**Instructions to follow:**
Without the pictures, retype exactly the lines from the top of the entries below through the line that contains "- → goblet (black) [692,104,727,168]".

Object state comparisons

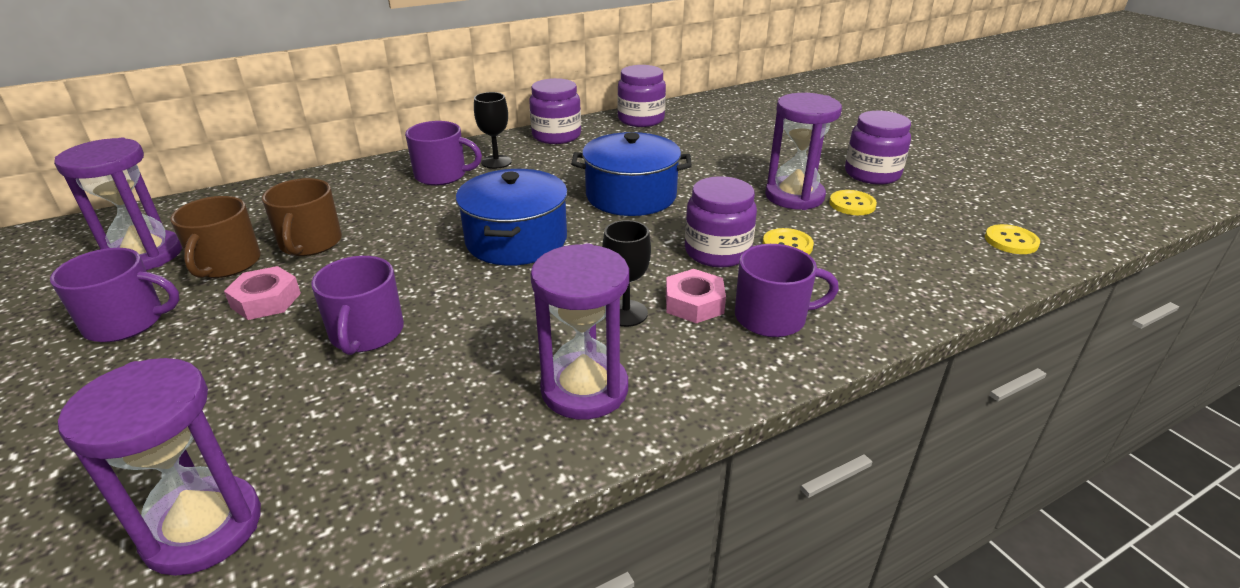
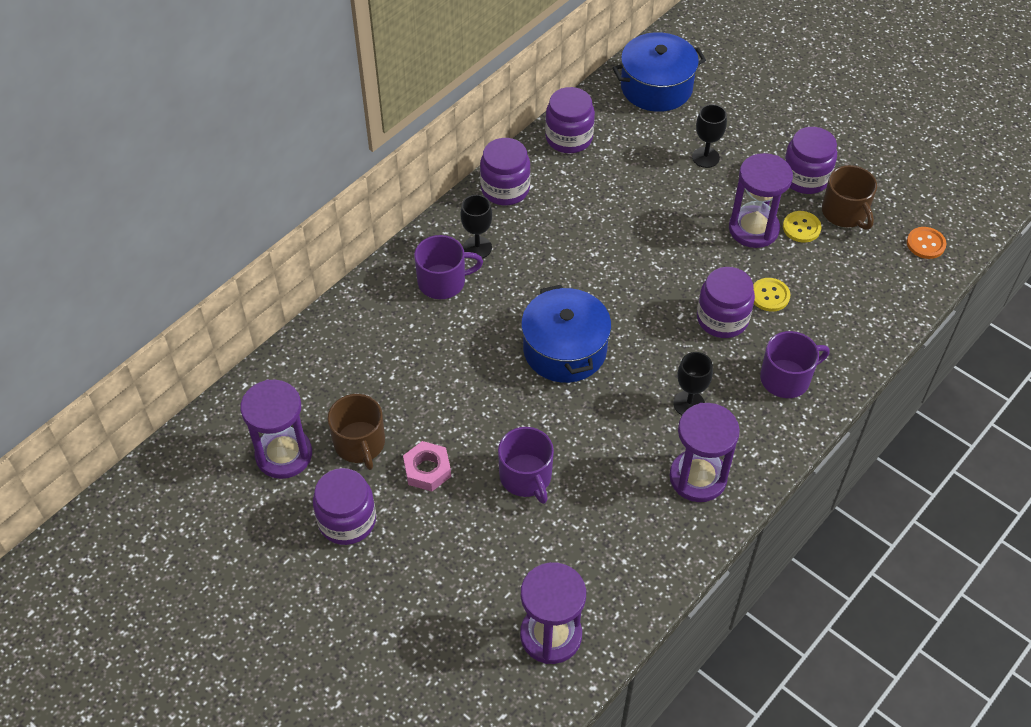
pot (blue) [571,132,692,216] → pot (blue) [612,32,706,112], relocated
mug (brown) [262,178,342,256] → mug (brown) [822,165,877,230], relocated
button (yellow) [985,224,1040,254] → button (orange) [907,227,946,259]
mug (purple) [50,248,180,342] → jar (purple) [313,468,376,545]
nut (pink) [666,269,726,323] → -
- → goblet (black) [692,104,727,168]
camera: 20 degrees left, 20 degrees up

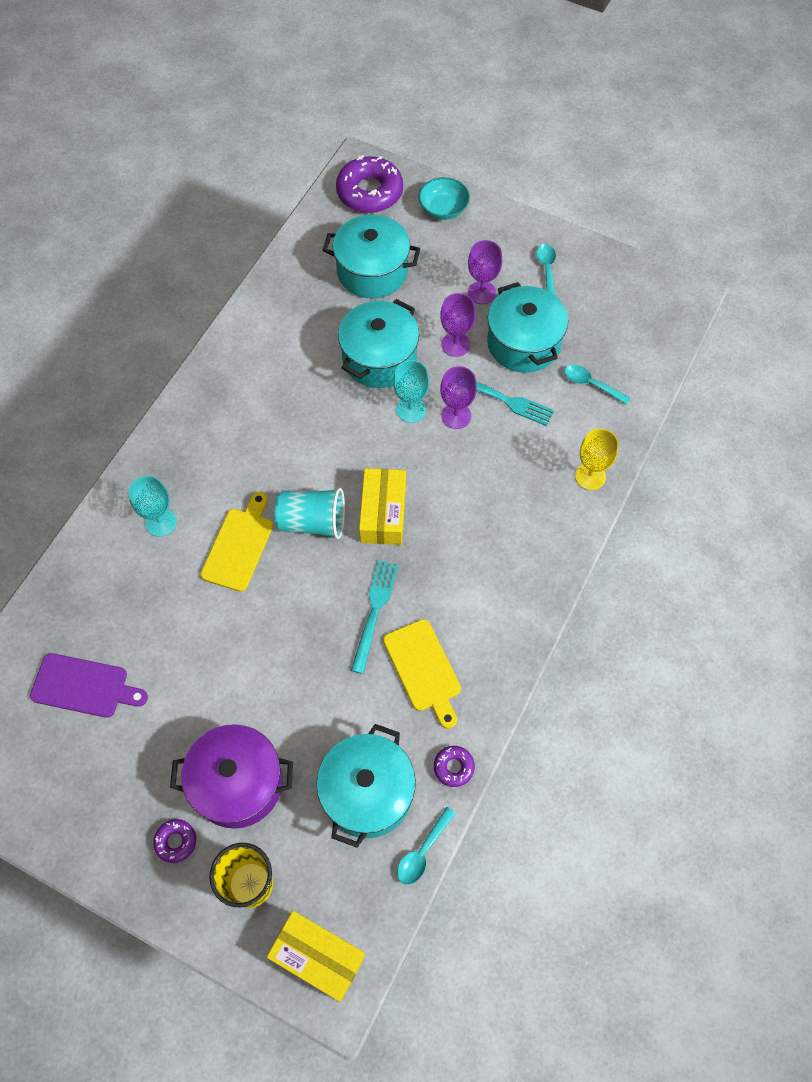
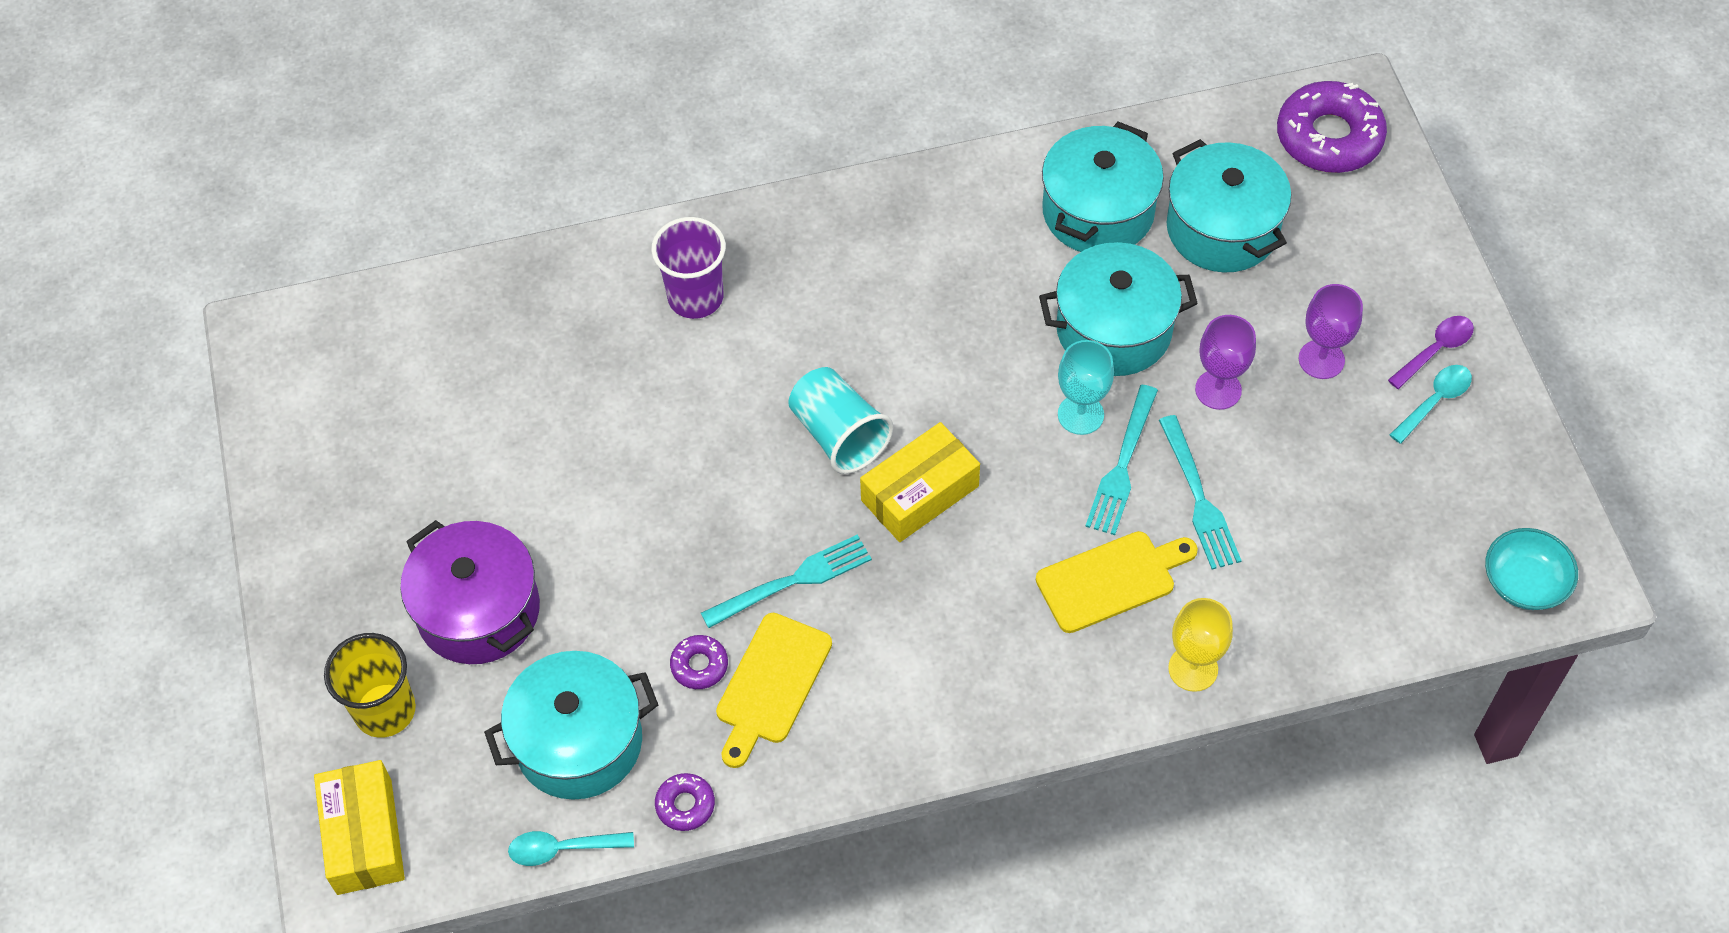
bowl (turquoise) [419,177,470,220] → bowl (turquoise) [1485,528,1578,610], relocated
pot (turquoise) [487,282,568,373] → pot (turquoise) [1042,122,1164,252], relocated
spoon (turquoise) [564,364,630,405] → -
goblet (purple) [440,366,477,429] → fork (turquoise) [1085,385,1158,535]
goblet (turquoise) [129,476,177,537] → cup (purple) [651,217,726,319]
cutting board (yellow) [200,492,273,592] → cutting board (yellow) [1036,531,1198,633], relocated
cutting board (purple) [30,653,148,718] → -
donut (purple) [153,819,196,863] → donut (purple) [670,635,728,689], relocated
- → spoon (purple) [1388,316,1474,389]
camera: 50 degrees right, 5 degrees down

**Answer to this problem:**
pot (blue) [571,132,692,216] → pot (blue) [612,32,706,112], relocated
mug (brown) [262,178,342,256] → mug (brown) [822,165,877,230], relocated
button (yellow) [985,224,1040,254] → button (orange) [907,227,946,259]
mug (purple) [50,248,180,342] → jar (purple) [313,468,376,545]
nut (pink) [666,269,726,323] → -
- → goblet (black) [692,104,727,168]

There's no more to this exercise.